- EXERCISE DETAILS -
Print nothing except the lines of the listing below from the line with "none -> tan tile C12:F12 level 1" to the line with "none -> tan tile G10 level 1", each exactly as written, both ends included.

** Opening INFORMATION PROVIDED block **

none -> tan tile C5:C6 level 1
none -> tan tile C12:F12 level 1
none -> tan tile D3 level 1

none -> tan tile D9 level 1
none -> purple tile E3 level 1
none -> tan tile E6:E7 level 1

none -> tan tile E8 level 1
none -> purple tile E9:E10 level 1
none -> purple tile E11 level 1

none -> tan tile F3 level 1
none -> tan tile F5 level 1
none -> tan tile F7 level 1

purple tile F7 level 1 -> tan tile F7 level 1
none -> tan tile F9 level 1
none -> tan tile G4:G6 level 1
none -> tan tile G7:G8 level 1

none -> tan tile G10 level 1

** Closing INFORMATION PROVIDED block **
** Opening INFORMATION PROVIDED block **

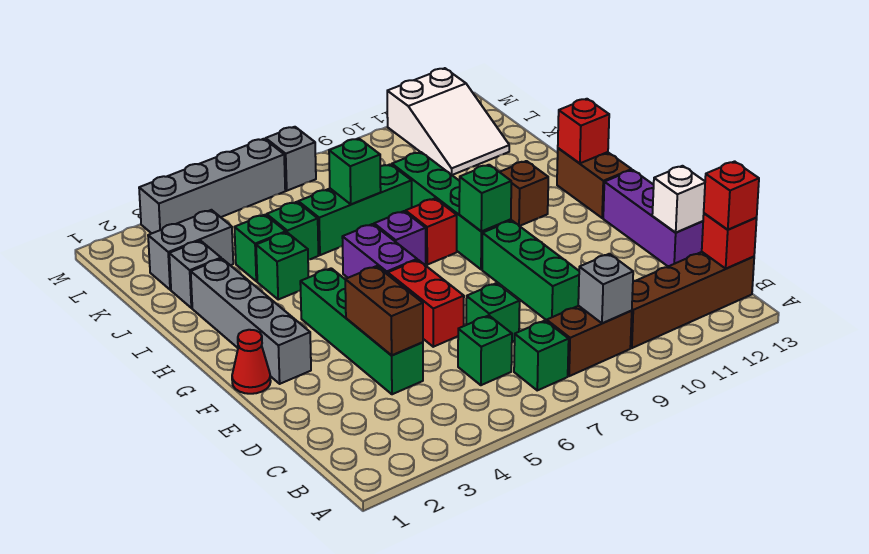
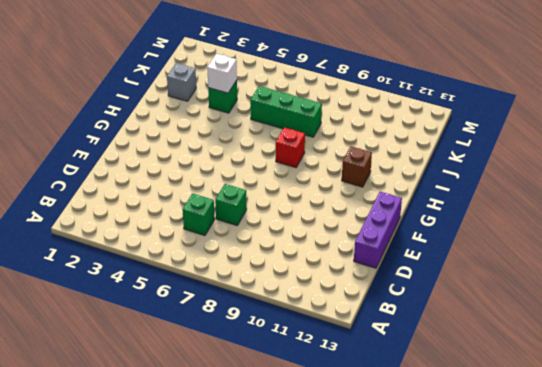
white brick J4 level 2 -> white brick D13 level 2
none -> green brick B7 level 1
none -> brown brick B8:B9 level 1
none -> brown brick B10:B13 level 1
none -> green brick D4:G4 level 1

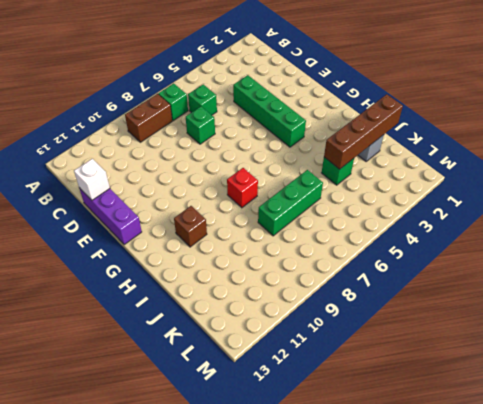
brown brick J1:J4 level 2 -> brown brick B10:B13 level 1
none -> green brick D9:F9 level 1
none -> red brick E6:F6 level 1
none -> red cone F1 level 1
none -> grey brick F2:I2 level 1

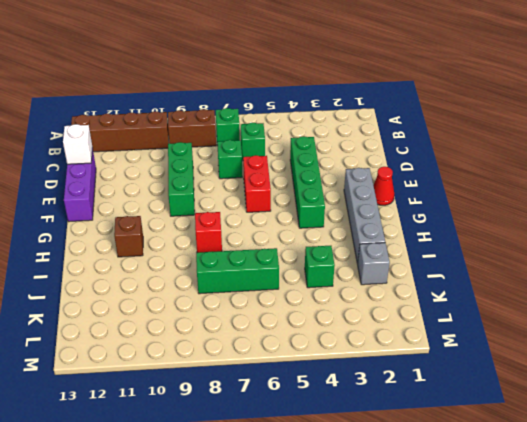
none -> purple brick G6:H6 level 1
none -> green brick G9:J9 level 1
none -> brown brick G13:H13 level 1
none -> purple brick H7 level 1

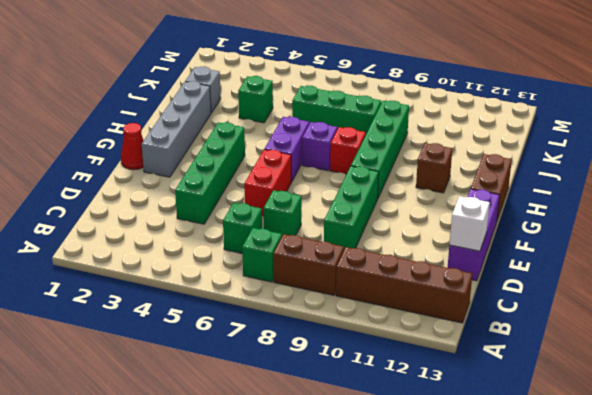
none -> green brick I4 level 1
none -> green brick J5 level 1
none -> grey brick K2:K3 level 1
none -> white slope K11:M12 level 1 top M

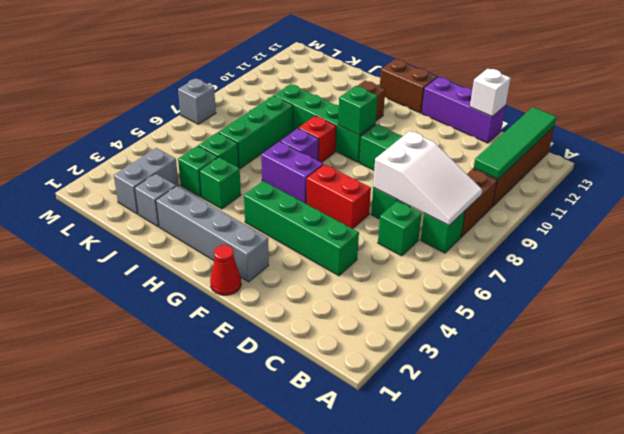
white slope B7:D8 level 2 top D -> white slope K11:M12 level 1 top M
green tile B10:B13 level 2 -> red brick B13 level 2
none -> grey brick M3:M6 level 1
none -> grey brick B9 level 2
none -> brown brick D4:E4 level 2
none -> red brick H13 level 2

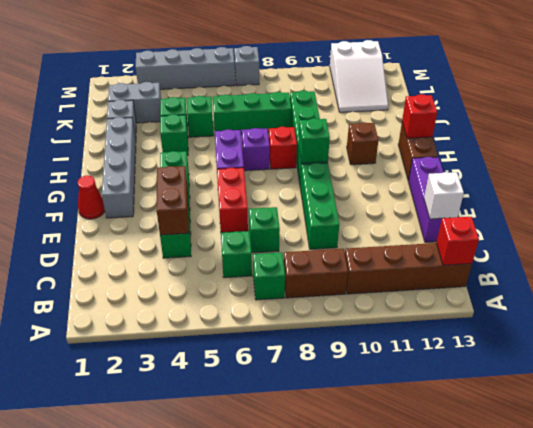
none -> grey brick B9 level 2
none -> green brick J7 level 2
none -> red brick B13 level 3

** Closing INFORMATION PROVIDED block **

- SOLVED EXERCISE -
none -> tan tile C12:F12 level 1
none -> tan tile D3 level 1

none -> tan tile D9 level 1
none -> purple tile E3 level 1
none -> tan tile E6:E7 level 1

none -> tan tile E8 level 1
none -> purple tile E9:E10 level 1
none -> purple tile E11 level 1

none -> tan tile F3 level 1
none -> tan tile F5 level 1
none -> tan tile F7 level 1

purple tile F7 level 1 -> tan tile F7 level 1
none -> tan tile F9 level 1
none -> tan tile G4:G6 level 1
none -> tan tile G7:G8 level 1

none -> tan tile G10 level 1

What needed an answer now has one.